What you return should match the data word for word, minus the images.

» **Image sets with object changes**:
----------
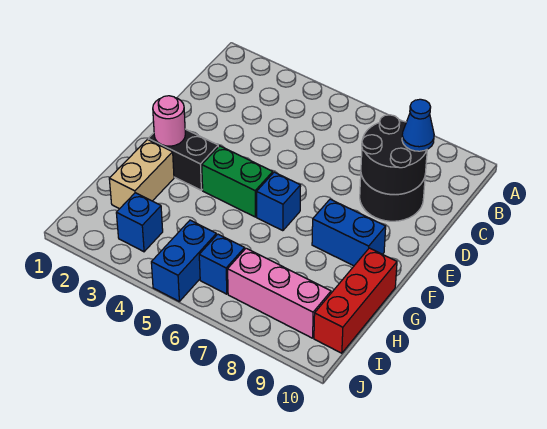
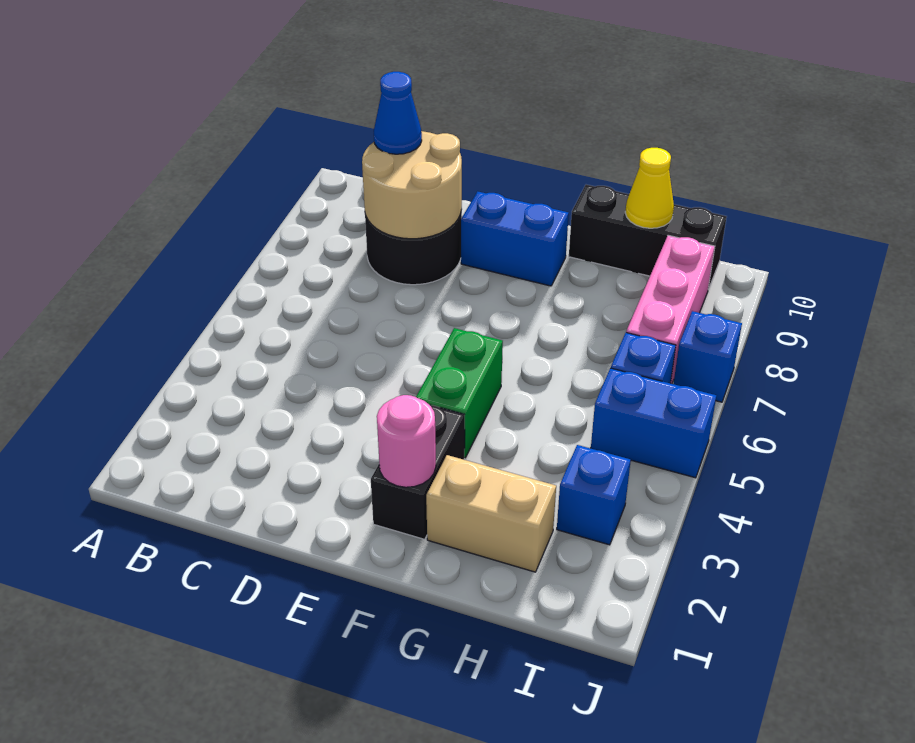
black round brick C8:D9 level 2 -> tan round brick C8:D9 level 2
blue brick F6 level 1 -> blue brick J7 level 1
blue brick F8:F9 level 1 -> blue brick E9:F9 level 1
red brick G10:I10 level 1 -> black brick G10:I10 level 1
none -> yellow cone H10 level 2

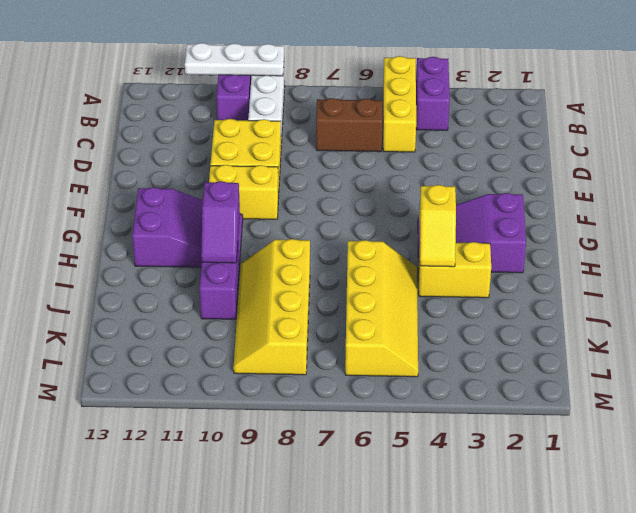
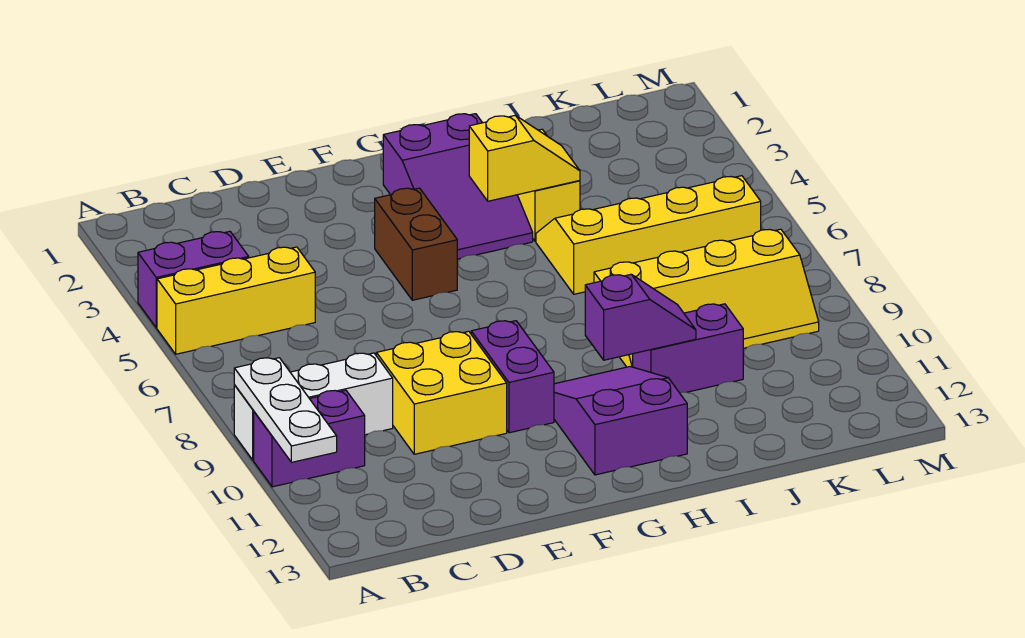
brown brick C6:C7 level 1 -> brown brick F4:F5 level 1
yellow brick F9:F10 level 1 -> purple brick F9:F10 level 1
----------
» **Result of the task**:
black round brick C8:D9 level 2 -> tan round brick C8:D9 level 2
blue brick F6 level 1 -> blue brick J7 level 1
blue brick F8:F9 level 1 -> blue brick E9:F9 level 1
red brick G10:I10 level 1 -> black brick G10:I10 level 1
none -> yellow cone H10 level 2

brown brick C6:C7 level 1 -> brown brick F4:F5 level 1
yellow brick F9:F10 level 1 -> purple brick F9:F10 level 1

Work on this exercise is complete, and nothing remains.